**The task**
Please find the lines in the entries below that contain the word "OPTO", and copy each one.

**Records from a data collection**
──────────

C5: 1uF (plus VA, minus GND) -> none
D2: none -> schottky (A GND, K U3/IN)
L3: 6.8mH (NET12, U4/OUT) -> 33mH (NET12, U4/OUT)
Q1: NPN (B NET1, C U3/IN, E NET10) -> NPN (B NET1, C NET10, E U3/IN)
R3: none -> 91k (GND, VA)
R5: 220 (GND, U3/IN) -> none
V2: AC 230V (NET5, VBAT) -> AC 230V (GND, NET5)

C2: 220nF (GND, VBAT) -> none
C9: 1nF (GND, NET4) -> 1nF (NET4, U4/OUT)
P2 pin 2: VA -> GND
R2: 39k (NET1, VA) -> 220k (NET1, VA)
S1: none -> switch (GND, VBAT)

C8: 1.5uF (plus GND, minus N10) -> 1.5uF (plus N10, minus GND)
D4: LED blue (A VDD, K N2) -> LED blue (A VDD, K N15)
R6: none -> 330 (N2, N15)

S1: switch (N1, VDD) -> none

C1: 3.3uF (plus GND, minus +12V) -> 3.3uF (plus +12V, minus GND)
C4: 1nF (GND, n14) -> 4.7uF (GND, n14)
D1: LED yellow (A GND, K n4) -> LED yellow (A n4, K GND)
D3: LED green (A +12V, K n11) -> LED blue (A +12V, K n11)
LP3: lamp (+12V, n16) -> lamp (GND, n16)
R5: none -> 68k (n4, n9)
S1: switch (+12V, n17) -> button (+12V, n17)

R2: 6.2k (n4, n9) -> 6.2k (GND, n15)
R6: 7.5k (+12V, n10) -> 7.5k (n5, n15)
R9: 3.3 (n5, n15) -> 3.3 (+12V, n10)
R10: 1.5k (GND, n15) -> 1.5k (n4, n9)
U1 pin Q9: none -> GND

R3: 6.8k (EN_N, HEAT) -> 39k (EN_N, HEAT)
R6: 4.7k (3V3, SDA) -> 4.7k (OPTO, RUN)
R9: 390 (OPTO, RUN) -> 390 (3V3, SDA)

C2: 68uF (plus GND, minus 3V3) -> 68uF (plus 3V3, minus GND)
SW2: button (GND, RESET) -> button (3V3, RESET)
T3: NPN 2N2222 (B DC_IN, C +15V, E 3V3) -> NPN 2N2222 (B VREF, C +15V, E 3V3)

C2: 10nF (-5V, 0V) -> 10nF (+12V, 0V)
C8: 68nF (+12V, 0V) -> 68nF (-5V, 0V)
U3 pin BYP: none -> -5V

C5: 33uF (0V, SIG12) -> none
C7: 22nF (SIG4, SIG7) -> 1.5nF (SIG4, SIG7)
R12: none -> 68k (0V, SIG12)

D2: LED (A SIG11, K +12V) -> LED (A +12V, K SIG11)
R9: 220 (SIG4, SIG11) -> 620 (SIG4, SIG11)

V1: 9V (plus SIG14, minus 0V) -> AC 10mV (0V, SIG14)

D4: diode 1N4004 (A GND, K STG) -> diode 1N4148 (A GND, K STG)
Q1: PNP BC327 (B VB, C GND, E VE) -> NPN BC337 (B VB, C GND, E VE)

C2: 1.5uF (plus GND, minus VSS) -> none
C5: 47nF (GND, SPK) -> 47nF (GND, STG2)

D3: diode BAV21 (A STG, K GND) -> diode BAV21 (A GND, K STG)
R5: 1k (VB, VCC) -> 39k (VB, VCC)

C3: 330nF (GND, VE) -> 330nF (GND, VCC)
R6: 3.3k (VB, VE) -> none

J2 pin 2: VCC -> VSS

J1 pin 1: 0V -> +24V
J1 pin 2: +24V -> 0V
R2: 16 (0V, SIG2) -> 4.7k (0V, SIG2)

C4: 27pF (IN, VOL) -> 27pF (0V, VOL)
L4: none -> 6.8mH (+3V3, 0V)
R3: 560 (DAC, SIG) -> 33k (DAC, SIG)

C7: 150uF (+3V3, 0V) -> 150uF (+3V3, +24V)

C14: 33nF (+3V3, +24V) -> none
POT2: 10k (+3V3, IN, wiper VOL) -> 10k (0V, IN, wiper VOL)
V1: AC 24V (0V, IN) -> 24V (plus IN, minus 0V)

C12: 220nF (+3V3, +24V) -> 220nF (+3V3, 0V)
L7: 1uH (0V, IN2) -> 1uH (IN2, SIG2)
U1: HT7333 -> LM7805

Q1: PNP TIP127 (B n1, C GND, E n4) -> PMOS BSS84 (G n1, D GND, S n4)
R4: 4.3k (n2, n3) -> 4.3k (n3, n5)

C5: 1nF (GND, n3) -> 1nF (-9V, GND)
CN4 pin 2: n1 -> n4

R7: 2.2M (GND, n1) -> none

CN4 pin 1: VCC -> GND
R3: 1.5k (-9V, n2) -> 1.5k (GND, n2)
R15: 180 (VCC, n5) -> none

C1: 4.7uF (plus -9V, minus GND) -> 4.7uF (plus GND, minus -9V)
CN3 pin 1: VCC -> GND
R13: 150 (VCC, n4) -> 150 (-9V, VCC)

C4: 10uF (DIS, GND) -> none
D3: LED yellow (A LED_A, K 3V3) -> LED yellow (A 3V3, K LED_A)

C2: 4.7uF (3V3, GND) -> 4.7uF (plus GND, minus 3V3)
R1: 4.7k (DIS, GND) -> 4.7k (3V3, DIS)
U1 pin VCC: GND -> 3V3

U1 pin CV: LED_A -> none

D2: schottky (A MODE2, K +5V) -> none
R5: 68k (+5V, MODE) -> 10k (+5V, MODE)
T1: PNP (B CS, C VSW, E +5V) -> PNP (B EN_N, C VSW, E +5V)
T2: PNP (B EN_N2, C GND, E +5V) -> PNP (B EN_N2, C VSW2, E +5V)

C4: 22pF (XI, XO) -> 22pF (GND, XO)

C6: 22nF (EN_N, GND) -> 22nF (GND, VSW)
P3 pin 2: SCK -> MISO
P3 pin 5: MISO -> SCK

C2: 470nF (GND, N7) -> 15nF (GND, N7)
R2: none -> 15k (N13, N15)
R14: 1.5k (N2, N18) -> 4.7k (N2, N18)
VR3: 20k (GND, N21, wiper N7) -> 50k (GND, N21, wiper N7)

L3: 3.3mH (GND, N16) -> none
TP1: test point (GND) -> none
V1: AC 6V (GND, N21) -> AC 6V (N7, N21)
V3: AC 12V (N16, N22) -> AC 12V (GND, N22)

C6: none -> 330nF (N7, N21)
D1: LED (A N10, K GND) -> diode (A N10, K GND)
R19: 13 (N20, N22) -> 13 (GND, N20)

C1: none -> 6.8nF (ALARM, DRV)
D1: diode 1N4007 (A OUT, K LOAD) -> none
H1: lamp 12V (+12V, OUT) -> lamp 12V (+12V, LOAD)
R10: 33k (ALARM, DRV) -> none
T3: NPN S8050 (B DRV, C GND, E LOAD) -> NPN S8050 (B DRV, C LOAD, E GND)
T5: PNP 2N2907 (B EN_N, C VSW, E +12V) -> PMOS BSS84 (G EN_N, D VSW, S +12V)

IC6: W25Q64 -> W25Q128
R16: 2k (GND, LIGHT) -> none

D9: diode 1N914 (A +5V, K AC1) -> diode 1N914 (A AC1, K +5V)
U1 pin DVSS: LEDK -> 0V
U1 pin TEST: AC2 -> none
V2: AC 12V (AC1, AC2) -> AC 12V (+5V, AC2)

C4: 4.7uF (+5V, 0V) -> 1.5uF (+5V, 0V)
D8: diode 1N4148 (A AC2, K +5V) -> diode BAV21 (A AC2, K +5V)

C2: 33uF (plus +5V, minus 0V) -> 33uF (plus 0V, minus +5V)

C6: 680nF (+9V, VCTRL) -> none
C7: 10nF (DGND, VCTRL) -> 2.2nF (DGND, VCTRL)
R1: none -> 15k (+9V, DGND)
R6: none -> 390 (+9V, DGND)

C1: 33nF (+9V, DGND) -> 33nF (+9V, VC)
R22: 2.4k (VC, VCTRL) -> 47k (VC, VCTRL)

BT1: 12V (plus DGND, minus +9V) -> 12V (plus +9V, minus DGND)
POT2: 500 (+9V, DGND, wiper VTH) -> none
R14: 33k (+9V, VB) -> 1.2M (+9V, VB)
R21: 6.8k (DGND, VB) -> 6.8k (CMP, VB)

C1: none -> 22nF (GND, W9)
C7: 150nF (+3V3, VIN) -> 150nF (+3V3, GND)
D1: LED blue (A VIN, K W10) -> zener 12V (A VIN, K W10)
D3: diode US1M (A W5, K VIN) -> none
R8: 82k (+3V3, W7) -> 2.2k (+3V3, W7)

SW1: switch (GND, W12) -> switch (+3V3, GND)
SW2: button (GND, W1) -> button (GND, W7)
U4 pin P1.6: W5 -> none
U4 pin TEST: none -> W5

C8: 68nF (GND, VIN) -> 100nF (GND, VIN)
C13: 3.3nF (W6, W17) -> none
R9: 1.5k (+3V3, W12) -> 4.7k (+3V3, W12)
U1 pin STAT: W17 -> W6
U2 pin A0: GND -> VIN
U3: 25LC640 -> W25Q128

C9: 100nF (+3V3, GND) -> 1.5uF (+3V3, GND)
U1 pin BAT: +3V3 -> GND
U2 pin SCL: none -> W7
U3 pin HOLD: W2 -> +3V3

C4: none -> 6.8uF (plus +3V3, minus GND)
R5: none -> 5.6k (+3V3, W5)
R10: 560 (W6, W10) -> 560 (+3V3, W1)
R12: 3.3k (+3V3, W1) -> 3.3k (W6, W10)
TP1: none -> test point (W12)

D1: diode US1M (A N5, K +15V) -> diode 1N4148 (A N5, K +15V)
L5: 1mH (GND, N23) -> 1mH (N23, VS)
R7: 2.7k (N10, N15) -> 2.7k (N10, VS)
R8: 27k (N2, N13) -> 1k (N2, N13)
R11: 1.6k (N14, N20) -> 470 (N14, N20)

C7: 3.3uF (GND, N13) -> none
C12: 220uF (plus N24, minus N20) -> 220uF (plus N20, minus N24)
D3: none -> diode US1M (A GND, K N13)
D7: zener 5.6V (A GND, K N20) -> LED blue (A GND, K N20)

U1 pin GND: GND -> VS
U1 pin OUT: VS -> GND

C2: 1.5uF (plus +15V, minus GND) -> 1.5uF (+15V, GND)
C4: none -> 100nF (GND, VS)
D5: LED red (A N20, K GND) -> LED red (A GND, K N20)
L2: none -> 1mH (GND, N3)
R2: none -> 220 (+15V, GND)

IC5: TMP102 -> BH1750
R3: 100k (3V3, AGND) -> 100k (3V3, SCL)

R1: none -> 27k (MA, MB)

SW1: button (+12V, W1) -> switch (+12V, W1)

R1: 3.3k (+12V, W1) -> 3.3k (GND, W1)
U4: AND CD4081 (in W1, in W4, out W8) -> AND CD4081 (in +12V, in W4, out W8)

──────────

**Response**
R6: 4.7k (3V3, SDA) -> 4.7k (OPTO, RUN)
R9: 390 (OPTO, RUN) -> 390 (3V3, SDA)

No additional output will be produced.